What is required ▸ Print out each record below, unaltered and complete, without its images.

━━━━━━━━━━━━━━━━

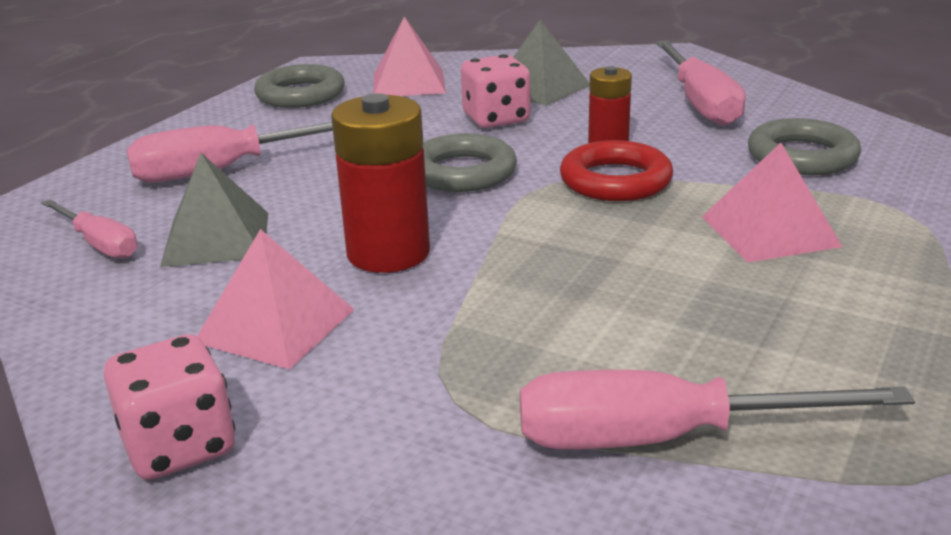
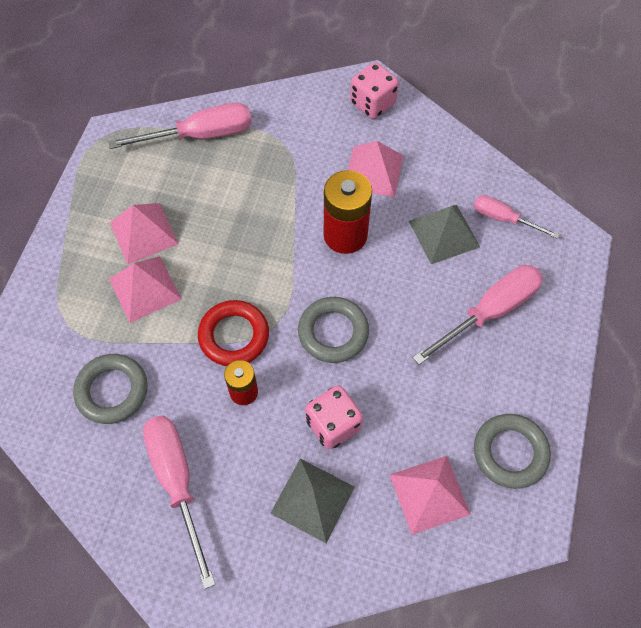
camera: 165 degrees right, 35 degrees up
(785, 292) = (144, 233): none -> pink pyramid

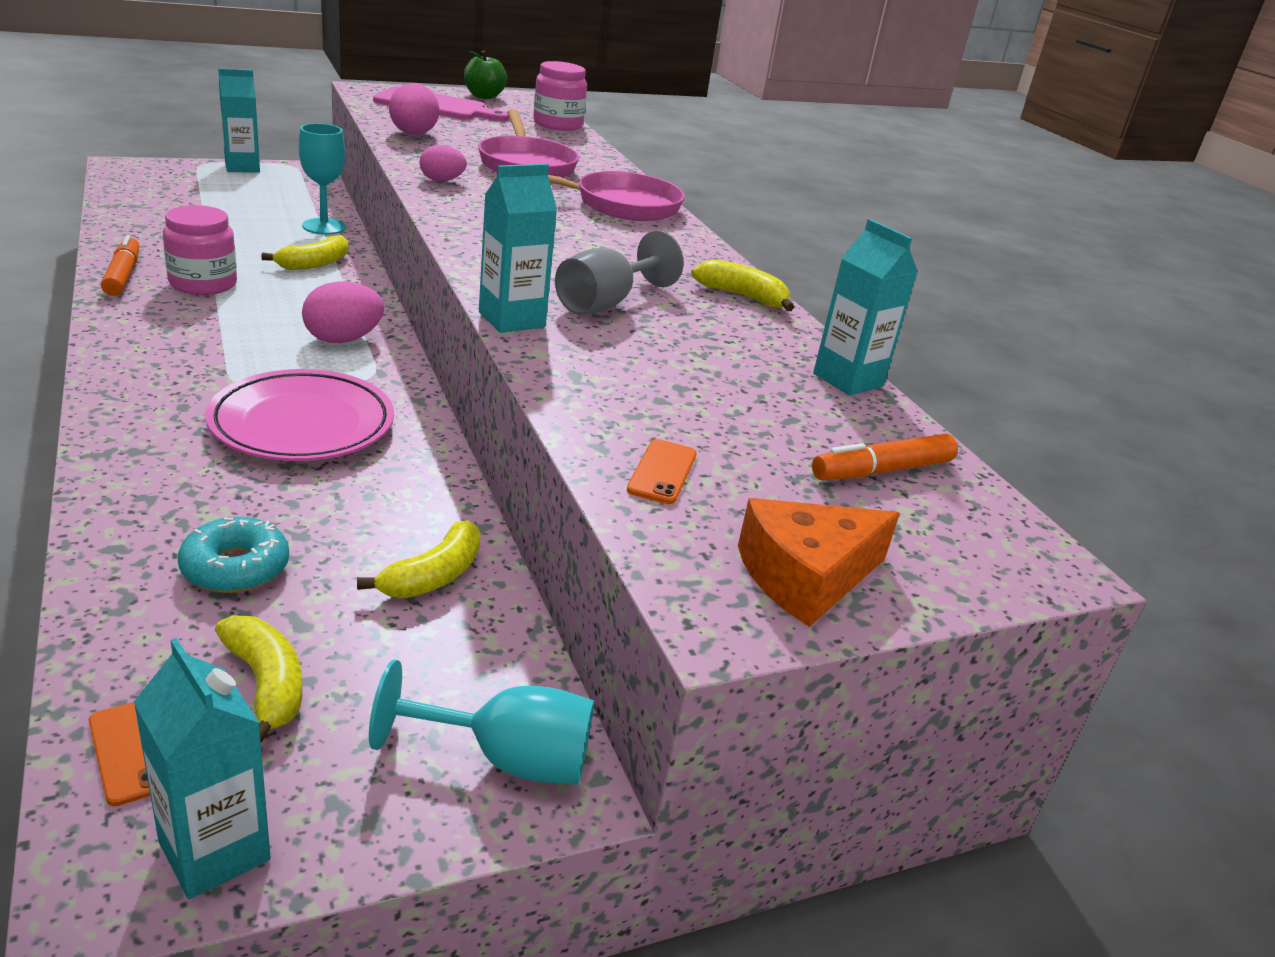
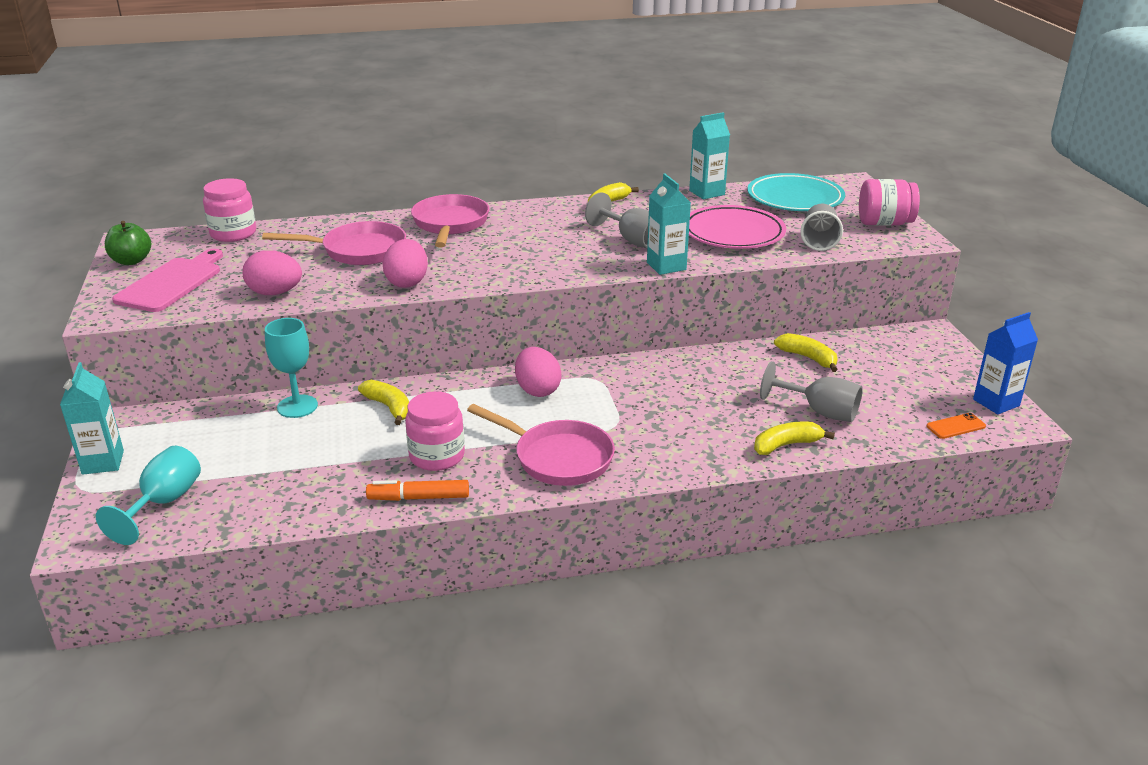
camera: 75 degrees left, 0 degrees up
(172, 346) = (558, 458): none -> pink pan
(214, 851) = (996, 402): turquoise carton -> blue carton
(235, 568) = (819, 411): turquoise donut -> grey goblet
(266, 684) = (902, 398): yellow banana -> yellow banana (786, 445)
(302, 424) = (664, 400): pink plate -> pink plate (733, 233)
(442, 180) = (407, 282): pink egg -> pink egg, size x1.56
(507, 759) = (923, 343): turquoise goblet -> turquoise goblet (164, 503)
(662, 472) = (819, 241): orange phone -> grey cup
(805, 576) = (884, 223): orange cheese -> pink jar
(882, 470) = (795, 198): orange marker -> turquoise plate

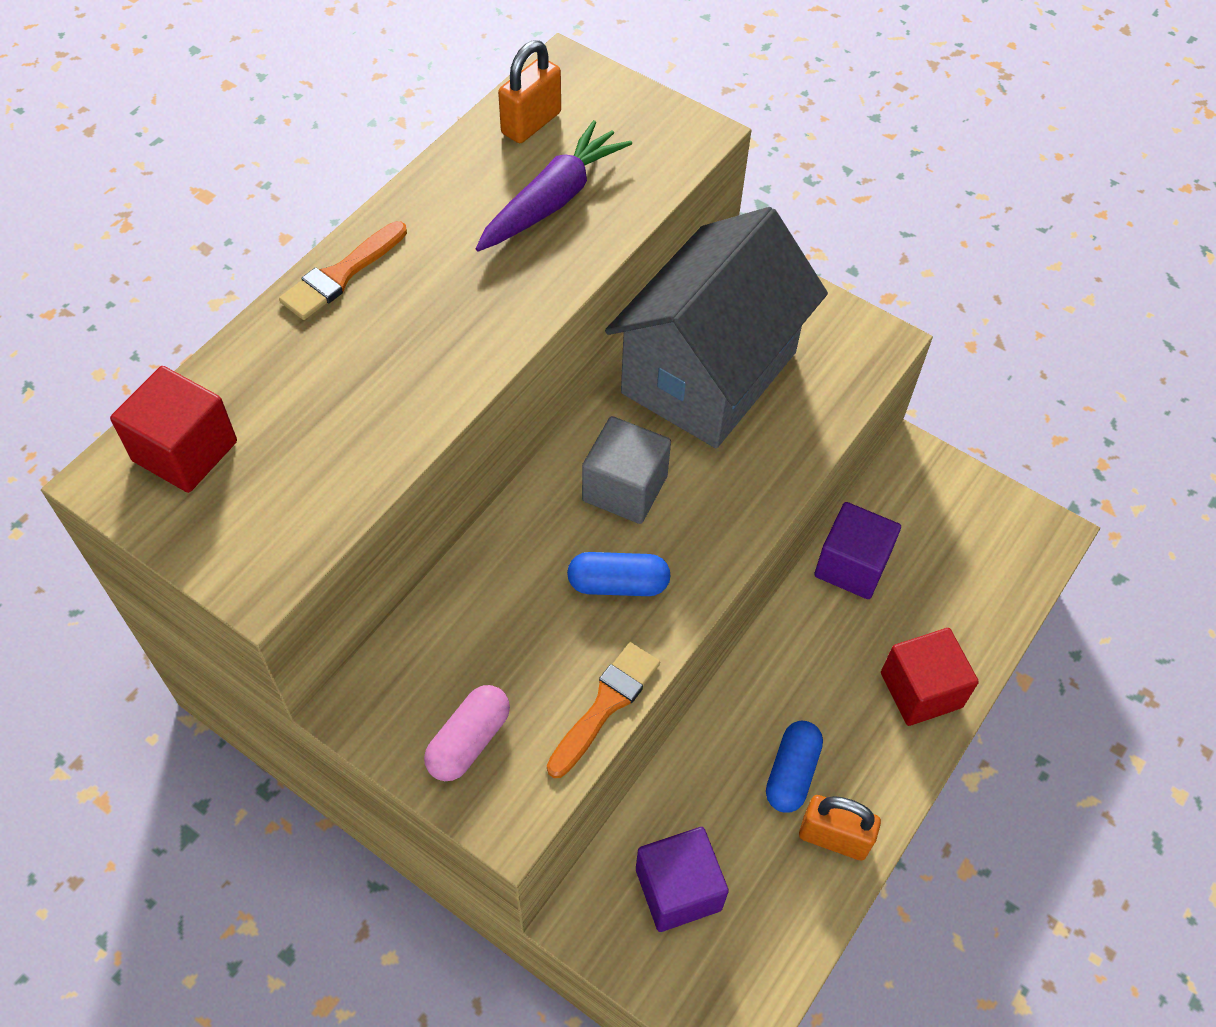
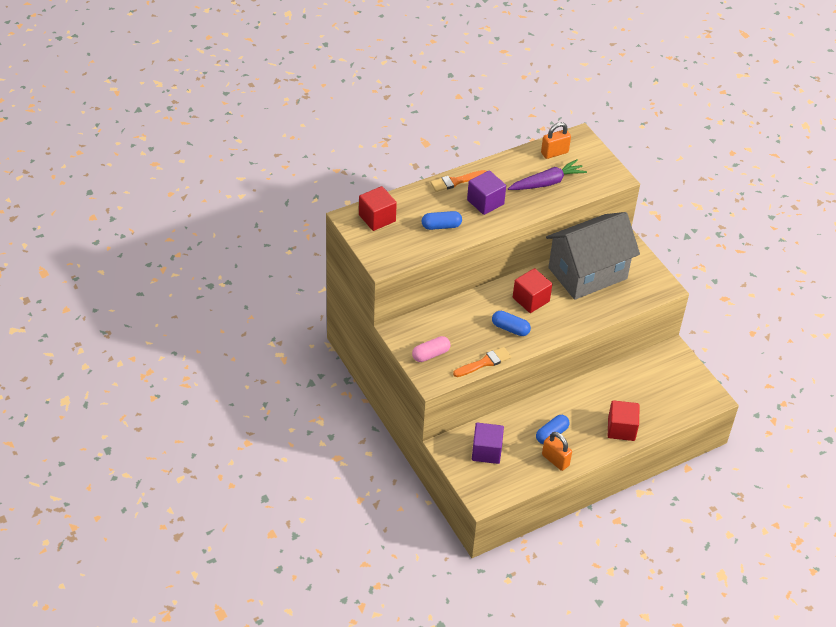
camera: 25 degrees right, 10 degrees down
(360, 408) = (441, 226): none -> blue capsule
(625, 488) = (531, 299): grey cube -> red cube
(851, 565) = (620, 377): purple cube -> purple cube (485, 202)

━━━━━━━━━━━━━━━━

Completed task ▸
camera: 165 degrees right, 35 degrees up
(785, 292) = (144, 233): none -> pink pyramid

camera: 75 degrees left, 0 degrees up
(172, 346) = (558, 458): none -> pink pan
(214, 851) = (996, 402): turquoise carton -> blue carton
(235, 568) = (819, 411): turquoise donut -> grey goblet
(266, 684) = (902, 398): yellow banana -> yellow banana (786, 445)
(302, 424) = (664, 400): pink plate -> pink plate (733, 233)
(442, 180) = (407, 282): pink egg -> pink egg, size x1.56
(507, 759) = (923, 343): turquoise goblet -> turquoise goblet (164, 503)
(662, 472) = (819, 241): orange phone -> grey cup
(805, 576) = (884, 223): orange cheese -> pink jar
(882, 470) = (795, 198): orange marker -> turquoise plate

camera: 25 degrees right, 10 degrees down
(360, 408) = (441, 226): none -> blue capsule
(625, 488) = (531, 299): grey cube -> red cube
(851, 565) = (620, 377): purple cube -> purple cube (485, 202)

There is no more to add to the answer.